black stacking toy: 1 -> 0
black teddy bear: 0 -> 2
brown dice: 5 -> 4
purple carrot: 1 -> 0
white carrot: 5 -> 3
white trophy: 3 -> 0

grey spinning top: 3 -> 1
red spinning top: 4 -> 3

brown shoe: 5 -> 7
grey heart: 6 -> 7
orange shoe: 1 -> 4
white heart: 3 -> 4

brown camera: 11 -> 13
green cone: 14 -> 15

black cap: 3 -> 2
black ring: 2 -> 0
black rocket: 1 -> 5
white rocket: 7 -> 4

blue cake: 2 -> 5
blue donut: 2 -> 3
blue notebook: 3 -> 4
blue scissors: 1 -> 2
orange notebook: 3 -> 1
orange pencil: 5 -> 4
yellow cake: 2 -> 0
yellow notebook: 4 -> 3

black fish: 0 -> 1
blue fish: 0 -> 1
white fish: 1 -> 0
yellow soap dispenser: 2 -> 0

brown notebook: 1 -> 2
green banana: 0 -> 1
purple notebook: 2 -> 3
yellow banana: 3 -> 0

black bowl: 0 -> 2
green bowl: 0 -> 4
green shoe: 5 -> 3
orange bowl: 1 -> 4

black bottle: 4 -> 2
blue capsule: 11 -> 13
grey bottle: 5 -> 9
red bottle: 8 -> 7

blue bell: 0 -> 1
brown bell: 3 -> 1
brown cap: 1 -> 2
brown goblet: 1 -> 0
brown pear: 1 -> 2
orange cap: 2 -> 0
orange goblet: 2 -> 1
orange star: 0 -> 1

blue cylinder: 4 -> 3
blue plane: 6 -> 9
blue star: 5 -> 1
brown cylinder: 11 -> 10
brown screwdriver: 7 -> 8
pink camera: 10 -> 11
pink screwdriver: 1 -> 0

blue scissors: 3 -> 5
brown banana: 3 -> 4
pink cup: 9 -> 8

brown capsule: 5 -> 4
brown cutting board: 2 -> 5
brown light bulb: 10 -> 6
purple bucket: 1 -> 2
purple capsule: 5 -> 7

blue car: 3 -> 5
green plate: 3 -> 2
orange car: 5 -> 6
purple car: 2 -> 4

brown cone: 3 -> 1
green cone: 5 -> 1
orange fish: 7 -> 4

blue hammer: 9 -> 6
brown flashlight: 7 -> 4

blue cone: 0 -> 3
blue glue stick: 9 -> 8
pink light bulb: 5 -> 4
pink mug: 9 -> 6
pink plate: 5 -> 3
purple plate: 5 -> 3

## WHAT IS BEING ASKED
Print the records above once again, exactly as written.

## WRITTEN ANSWER
black stacking toy: 1 -> 0
black teddy bear: 0 -> 2
brown dice: 5 -> 4
purple carrot: 1 -> 0
white carrot: 5 -> 3
white trophy: 3 -> 0

grey spinning top: 3 -> 1
red spinning top: 4 -> 3

brown shoe: 5 -> 7
grey heart: 6 -> 7
orange shoe: 1 -> 4
white heart: 3 -> 4

brown camera: 11 -> 13
green cone: 14 -> 15

black cap: 3 -> 2
black ring: 2 -> 0
black rocket: 1 -> 5
white rocket: 7 -> 4

blue cake: 2 -> 5
blue donut: 2 -> 3
blue notebook: 3 -> 4
blue scissors: 1 -> 2
orange notebook: 3 -> 1
orange pencil: 5 -> 4
yellow cake: 2 -> 0
yellow notebook: 4 -> 3

black fish: 0 -> 1
blue fish: 0 -> 1
white fish: 1 -> 0
yellow soap dispenser: 2 -> 0

brown notebook: 1 -> 2
green banana: 0 -> 1
purple notebook: 2 -> 3
yellow banana: 3 -> 0

black bowl: 0 -> 2
green bowl: 0 -> 4
green shoe: 5 -> 3
orange bowl: 1 -> 4

black bottle: 4 -> 2
blue capsule: 11 -> 13
grey bottle: 5 -> 9
red bottle: 8 -> 7

blue bell: 0 -> 1
brown bell: 3 -> 1
brown cap: 1 -> 2
brown goblet: 1 -> 0
brown pear: 1 -> 2
orange cap: 2 -> 0
orange goblet: 2 -> 1
orange star: 0 -> 1

blue cylinder: 4 -> 3
blue plane: 6 -> 9
blue star: 5 -> 1
brown cylinder: 11 -> 10
brown screwdriver: 7 -> 8
pink camera: 10 -> 11
pink screwdriver: 1 -> 0

blue scissors: 3 -> 5
brown banana: 3 -> 4
pink cup: 9 -> 8

brown capsule: 5 -> 4
brown cutting board: 2 -> 5
brown light bulb: 10 -> 6
purple bucket: 1 -> 2
purple capsule: 5 -> 7

blue car: 3 -> 5
green plate: 3 -> 2
orange car: 5 -> 6
purple car: 2 -> 4

brown cone: 3 -> 1
green cone: 5 -> 1
orange fish: 7 -> 4

blue hammer: 9 -> 6
brown flashlight: 7 -> 4

blue cone: 0 -> 3
blue glue stick: 9 -> 8
pink light bulb: 5 -> 4
pink mug: 9 -> 6
pink plate: 5 -> 3
purple plate: 5 -> 3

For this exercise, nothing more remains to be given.